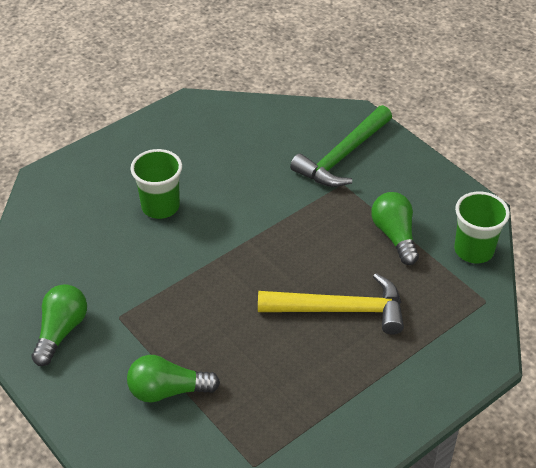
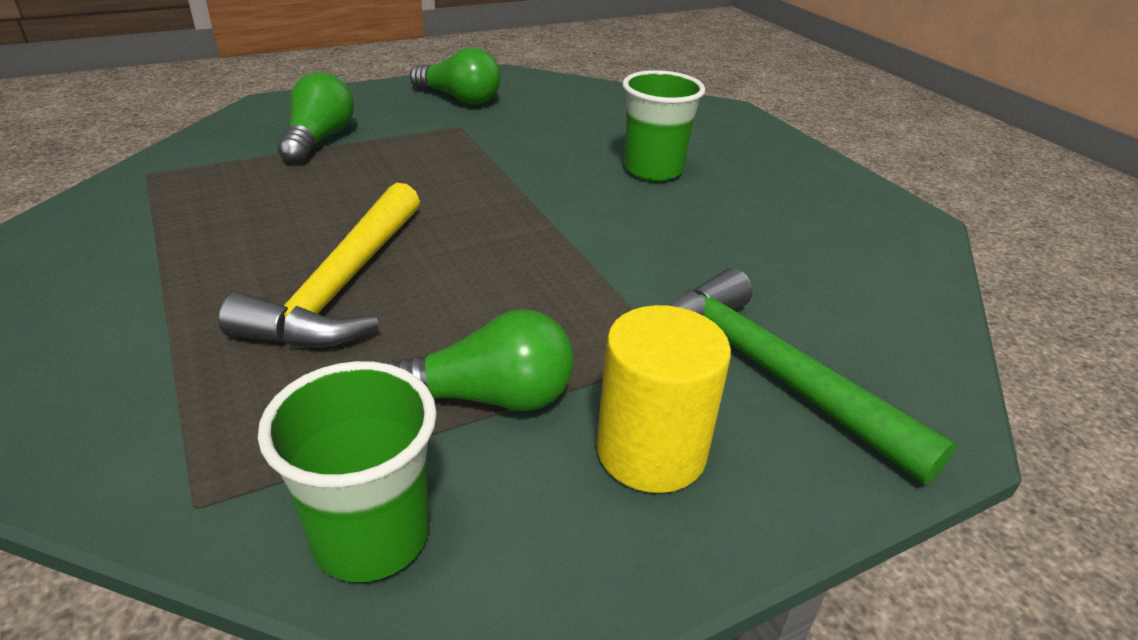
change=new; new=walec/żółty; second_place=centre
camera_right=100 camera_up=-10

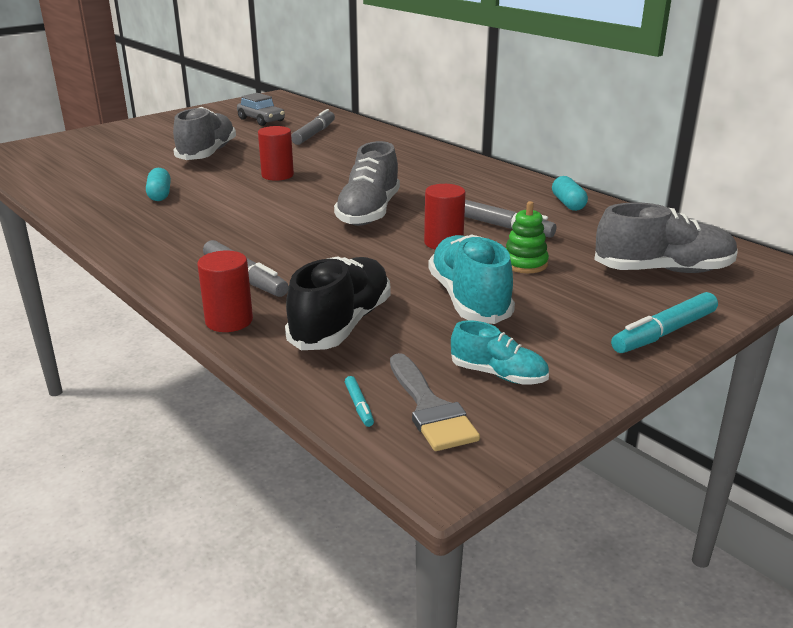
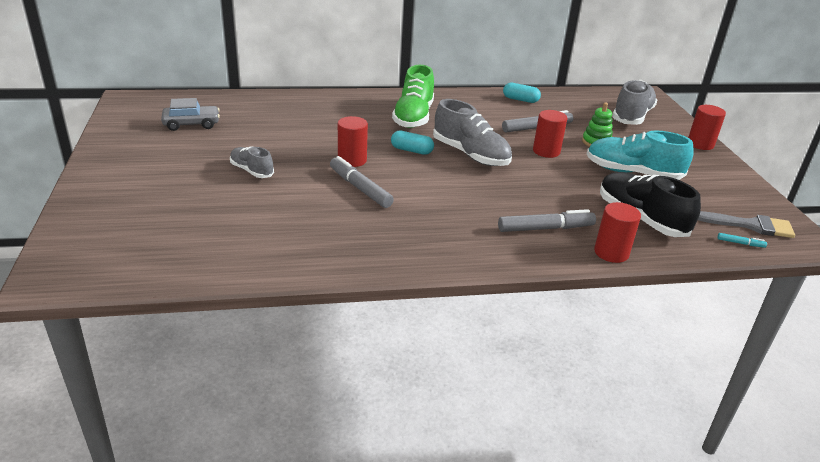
change=shifted; old=kapsułka/turkusowy (no. 1 from left); first_place=top left; second_place=top centre
change=scaled; old=but/szary (no. 1 from left); first_place=top left; second_place=middle left; factor=0.57
change=shifted; old=flamaster/szary (no. 2 from left in the first image); new=flamaster/szary (no. 1 from left); first_place=top centre; second_place=centre
change=gone; old=but/turkusowy (no. 2 from left); first_place=centre
change=swapped; old=flamaster/turkusowy (no. 2 from left); new=walec/czerwony (no. 4 from left); first_place=middle right; second_place=top right
change=new; new=but/zielony; second_place=top centre
camera_right=-60 camera_up=5

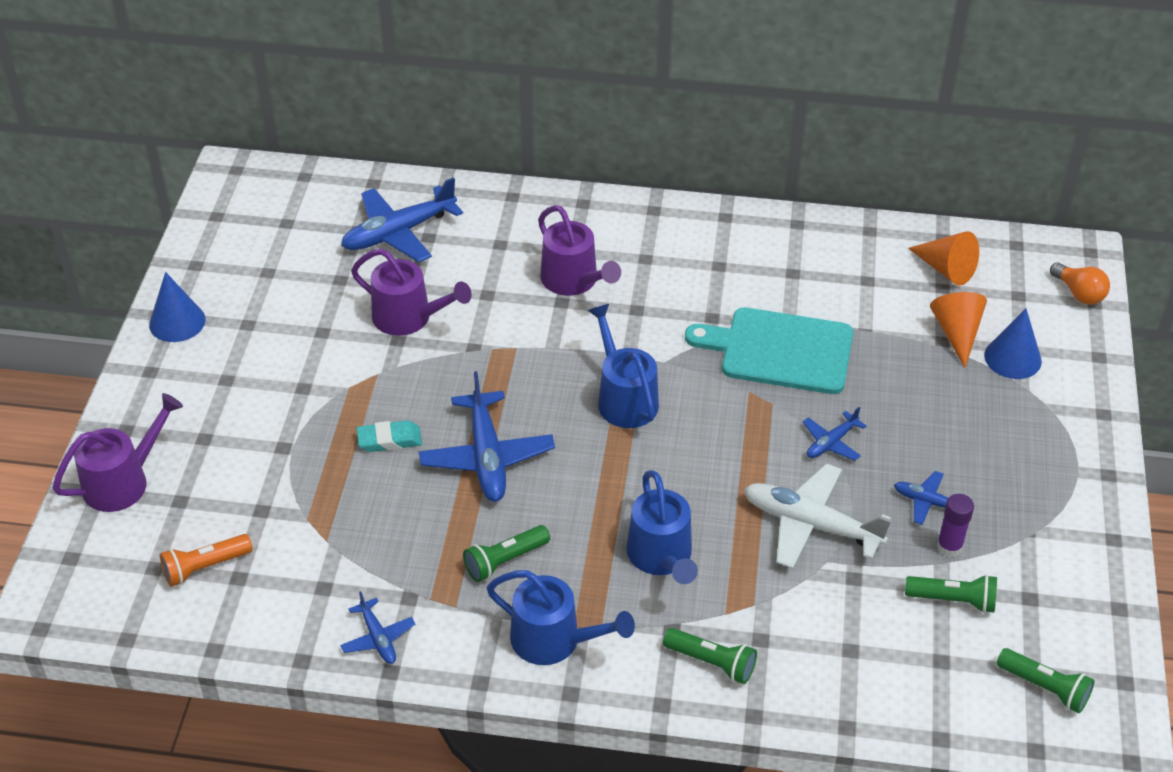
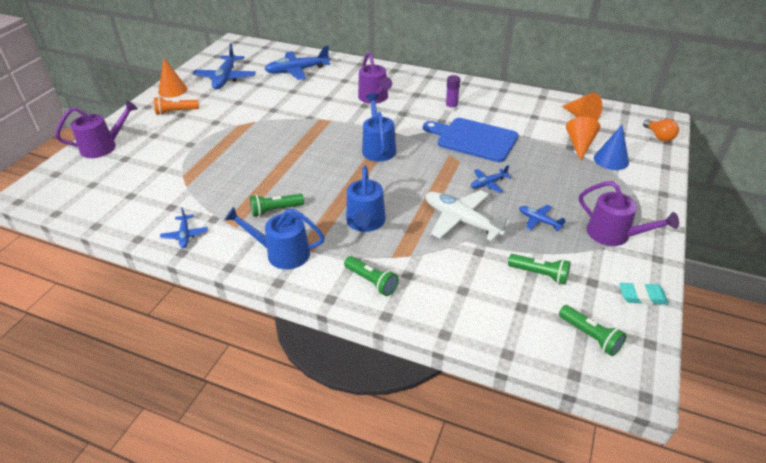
change=repainted; old=stożek/niebieski (no. 1 from left); new=stożek/pomarańczowy (no. 1 from left); first_place=middle left; second_place=top left
change=shifted; old=latarka/pomarańczowy; first_place=bottom left; second_place=top left
change=shifted; old=konewka/fioletowy (no. 2 from left in the first image); new=konewka/fioletowy (no. 3 from left); first_place=centre; second_place=middle right
change=shifted; old=gumka do mazania/turkusowy; first_place=middle left; second_place=middle right
change=shifted; old=samolot/niebieski (no. 3 from left in the first image); new=samolot/niebieski (no. 2 from left); first_place=centre; second_place=top left
change=rotated; old=konewka/niebieski (no. 1 from left); first_place=bottom centre; second_place=centre; degrees=150
change=repainted; old=deska do krojenia/turkusowy; new=deska do krojenia/niebieski; first_place=centre; second_place=top centre
change=shifted; old=klej w sztyfcie/fioletowy; first_place=bottom right; second_place=top centre
camera_right=15 camera_up=-5

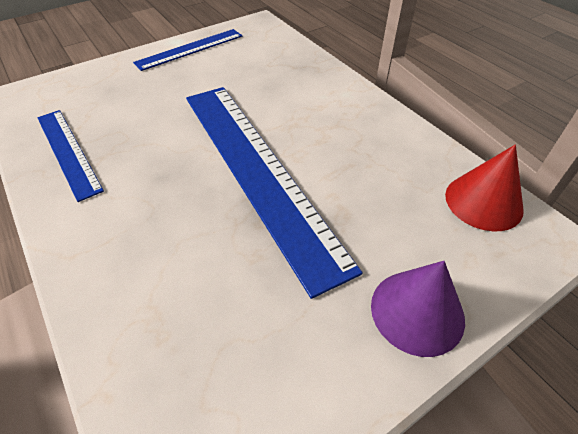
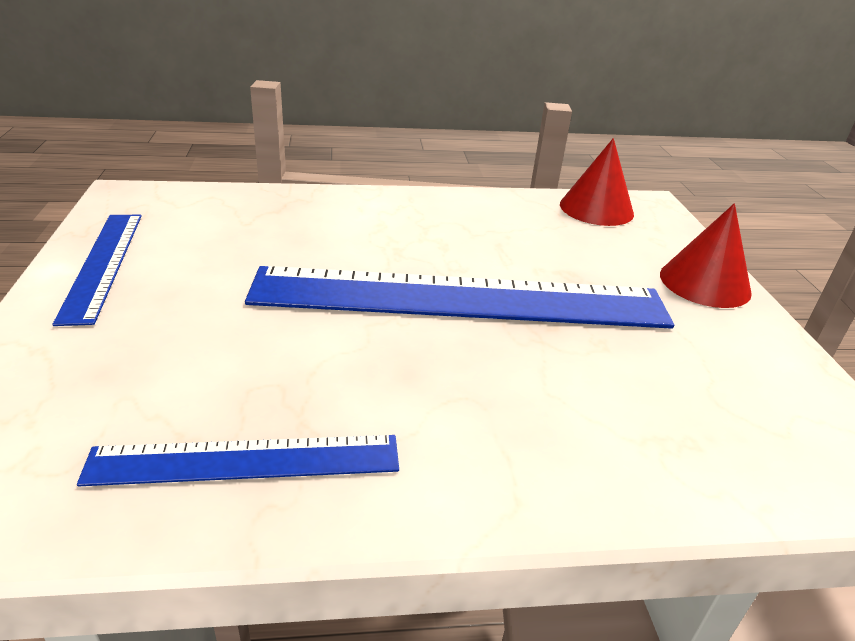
change=repainted; old=stożek/fioletowy; new=stożek/czerwony (no. 2 from left); first_place=bottom right; second_place=middle right
camera_right=-65 camera_up=-15

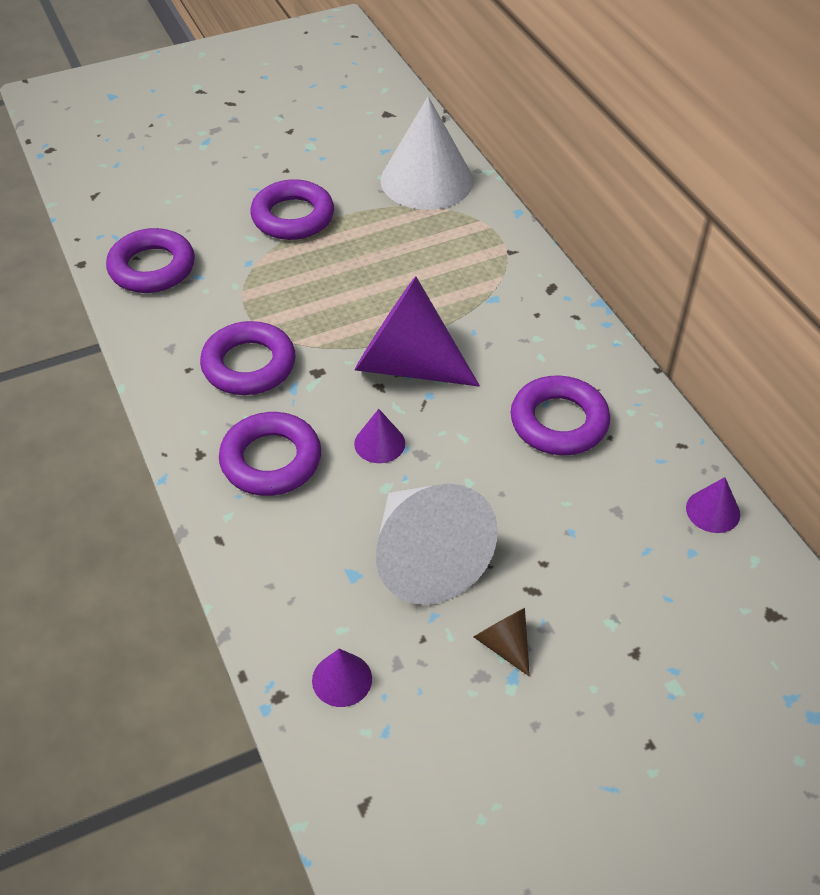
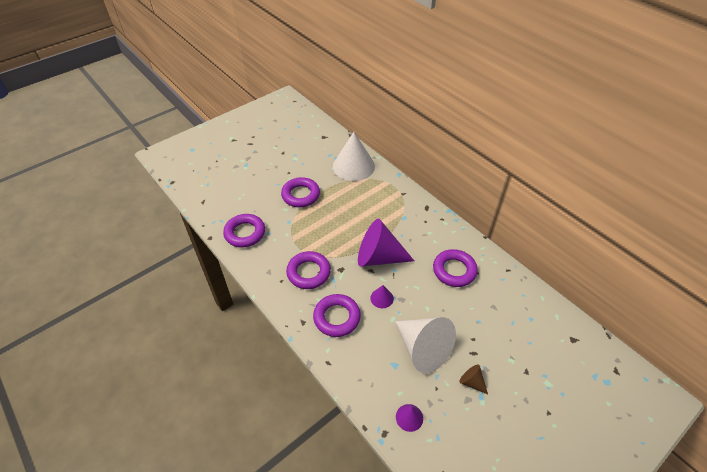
change=gone; old=stożek/fioletowy (no. 4 from left); first_place=middle right
camera_right=-15 camera_up=0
• • • •
(Task) An exact retyping of each record, with no pictures, is the answer required.

(Response below)
change=new; new=walec/żółty; second_place=centre
camera_right=100 camera_up=-10

change=shifted; old=kapsułka/turkusowy (no. 1 from left); first_place=top left; second_place=top centre
change=scaled; old=but/szary (no. 1 from left); first_place=top left; second_place=middle left; factor=0.57
change=shifted; old=flamaster/szary (no. 2 from left in the first image); new=flamaster/szary (no. 1 from left); first_place=top centre; second_place=centre
change=gone; old=but/turkusowy (no. 2 from left); first_place=centre
change=swapped; old=flamaster/turkusowy (no. 2 from left); new=walec/czerwony (no. 4 from left); first_place=middle right; second_place=top right
change=new; new=but/zielony; second_place=top centre
camera_right=-60 camera_up=5

change=repainted; old=stożek/niebieski (no. 1 from left); new=stożek/pomarańczowy (no. 1 from left); first_place=middle left; second_place=top left
change=shifted; old=latarka/pomarańczowy; first_place=bottom left; second_place=top left
change=shifted; old=konewka/fioletowy (no. 2 from left in the first image); new=konewka/fioletowy (no. 3 from left); first_place=centre; second_place=middle right
change=shifted; old=gumka do mazania/turkusowy; first_place=middle left; second_place=middle right
change=shifted; old=samolot/niebieski (no. 3 from left in the first image); new=samolot/niebieski (no. 2 from left); first_place=centre; second_place=top left
change=rotated; old=konewka/niebieski (no. 1 from left); first_place=bottom centre; second_place=centre; degrees=150
change=repainted; old=deska do krojenia/turkusowy; new=deska do krojenia/niebieski; first_place=centre; second_place=top centre
change=shifted; old=klej w sztyfcie/fioletowy; first_place=bottom right; second_place=top centre
camera_right=15 camera_up=-5

change=repainted; old=stożek/fioletowy; new=stożek/czerwony (no. 2 from left); first_place=bottom right; second_place=middle right
camera_right=-65 camera_up=-15

change=gone; old=stożek/fioletowy (no. 4 from left); first_place=middle right
camera_right=-15 camera_up=0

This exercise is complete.